Problem to work on
Below are records; output all of them exactly.

Content revision data
------------------------------------------------
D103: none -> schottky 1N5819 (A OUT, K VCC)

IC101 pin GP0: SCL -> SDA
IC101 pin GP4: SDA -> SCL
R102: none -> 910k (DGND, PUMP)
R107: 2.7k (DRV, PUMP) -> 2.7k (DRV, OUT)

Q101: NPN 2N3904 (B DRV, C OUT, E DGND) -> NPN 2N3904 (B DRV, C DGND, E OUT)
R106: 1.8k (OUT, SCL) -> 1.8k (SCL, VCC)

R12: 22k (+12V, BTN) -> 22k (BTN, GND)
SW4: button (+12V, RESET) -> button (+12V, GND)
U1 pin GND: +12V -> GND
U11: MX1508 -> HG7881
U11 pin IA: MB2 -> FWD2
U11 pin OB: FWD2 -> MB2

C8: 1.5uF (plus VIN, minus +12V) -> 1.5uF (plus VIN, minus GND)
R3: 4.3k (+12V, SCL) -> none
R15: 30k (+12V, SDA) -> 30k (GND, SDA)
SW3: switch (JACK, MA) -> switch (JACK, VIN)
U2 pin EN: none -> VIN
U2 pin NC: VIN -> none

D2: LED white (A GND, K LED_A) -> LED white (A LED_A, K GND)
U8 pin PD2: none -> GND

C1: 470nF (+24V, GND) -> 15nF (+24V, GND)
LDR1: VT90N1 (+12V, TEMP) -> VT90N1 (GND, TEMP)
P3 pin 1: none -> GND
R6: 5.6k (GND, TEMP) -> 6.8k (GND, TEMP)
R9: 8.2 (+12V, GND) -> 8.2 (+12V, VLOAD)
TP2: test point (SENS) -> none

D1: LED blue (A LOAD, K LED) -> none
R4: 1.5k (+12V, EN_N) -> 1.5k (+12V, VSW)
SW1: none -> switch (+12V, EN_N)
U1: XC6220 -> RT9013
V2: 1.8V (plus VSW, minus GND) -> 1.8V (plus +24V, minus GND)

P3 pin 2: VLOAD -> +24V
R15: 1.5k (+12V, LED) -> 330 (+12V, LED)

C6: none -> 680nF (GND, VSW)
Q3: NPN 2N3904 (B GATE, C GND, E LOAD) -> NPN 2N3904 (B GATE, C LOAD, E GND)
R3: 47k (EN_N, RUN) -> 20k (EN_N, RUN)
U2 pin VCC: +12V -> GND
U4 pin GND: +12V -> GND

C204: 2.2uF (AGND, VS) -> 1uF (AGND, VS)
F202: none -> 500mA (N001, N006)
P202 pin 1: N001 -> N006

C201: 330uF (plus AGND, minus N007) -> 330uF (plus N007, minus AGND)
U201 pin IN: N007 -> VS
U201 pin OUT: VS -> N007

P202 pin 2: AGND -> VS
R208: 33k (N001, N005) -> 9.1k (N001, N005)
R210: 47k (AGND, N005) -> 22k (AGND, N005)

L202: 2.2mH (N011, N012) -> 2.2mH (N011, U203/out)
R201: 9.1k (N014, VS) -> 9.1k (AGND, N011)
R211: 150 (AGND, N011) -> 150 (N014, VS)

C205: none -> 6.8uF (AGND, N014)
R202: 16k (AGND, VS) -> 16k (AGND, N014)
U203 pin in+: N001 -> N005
------------------------------------------------
Solved exercise
D103: none -> schottky 1N5819 (A OUT, K VCC)

IC101 pin GP0: SCL -> SDA
IC101 pin GP4: SDA -> SCL
R102: none -> 910k (DGND, PUMP)
R107: 2.7k (DRV, PUMP) -> 2.7k (DRV, OUT)

Q101: NPN 2N3904 (B DRV, C OUT, E DGND) -> NPN 2N3904 (B DRV, C DGND, E OUT)
R106: 1.8k (OUT, SCL) -> 1.8k (SCL, VCC)

R12: 22k (+12V, BTN) -> 22k (BTN, GND)
SW4: button (+12V, RESET) -> button (+12V, GND)
U1 pin GND: +12V -> GND
U11: MX1508 -> HG7881
U11 pin IA: MB2 -> FWD2
U11 pin OB: FWD2 -> MB2

C8: 1.5uF (plus VIN, minus +12V) -> 1.5uF (plus VIN, minus GND)
R3: 4.3k (+12V, SCL) -> none
R15: 30k (+12V, SDA) -> 30k (GND, SDA)
SW3: switch (JACK, MA) -> switch (JACK, VIN)
U2 pin EN: none -> VIN
U2 pin NC: VIN -> none

D2: LED white (A GND, K LED_A) -> LED white (A LED_A, K GND)
U8 pin PD2: none -> GND

C1: 470nF (+24V, GND) -> 15nF (+24V, GND)
LDR1: VT90N1 (+12V, TEMP) -> VT90N1 (GND, TEMP)
P3 pin 1: none -> GND
R6: 5.6k (GND, TEMP) -> 6.8k (GND, TEMP)
R9: 8.2 (+12V, GND) -> 8.2 (+12V, VLOAD)
TP2: test point (SENS) -> none

D1: LED blue (A LOAD, K LED) -> none
R4: 1.5k (+12V, EN_N) -> 1.5k (+12V, VSW)
SW1: none -> switch (+12V, EN_N)
U1: XC6220 -> RT9013
V2: 1.8V (plus VSW, minus GND) -> 1.8V (plus +24V, minus GND)

P3 pin 2: VLOAD -> +24V
R15: 1.5k (+12V, LED) -> 330 (+12V, LED)

C6: none -> 680nF (GND, VSW)
Q3: NPN 2N3904 (B GATE, C GND, E LOAD) -> NPN 2N3904 (B GATE, C LOAD, E GND)
R3: 47k (EN_N, RUN) -> 20k (EN_N, RUN)
U2 pin VCC: +12V -> GND
U4 pin GND: +12V -> GND

C204: 2.2uF (AGND, VS) -> 1uF (AGND, VS)
F202: none -> 500mA (N001, N006)
P202 pin 1: N001 -> N006

C201: 330uF (plus AGND, minus N007) -> 330uF (plus N007, minus AGND)
U201 pin IN: N007 -> VS
U201 pin OUT: VS -> N007

P202 pin 2: AGND -> VS
R208: 33k (N001, N005) -> 9.1k (N001, N005)
R210: 47k (AGND, N005) -> 22k (AGND, N005)

L202: 2.2mH (N011, N012) -> 2.2mH (N011, U203/out)
R201: 9.1k (N014, VS) -> 9.1k (AGND, N011)
R211: 150 (AGND, N011) -> 150 (N014, VS)

C205: none -> 6.8uF (AGND, N014)
R202: 16k (AGND, VS) -> 16k (AGND, N014)
U203 pin in+: N001 -> N005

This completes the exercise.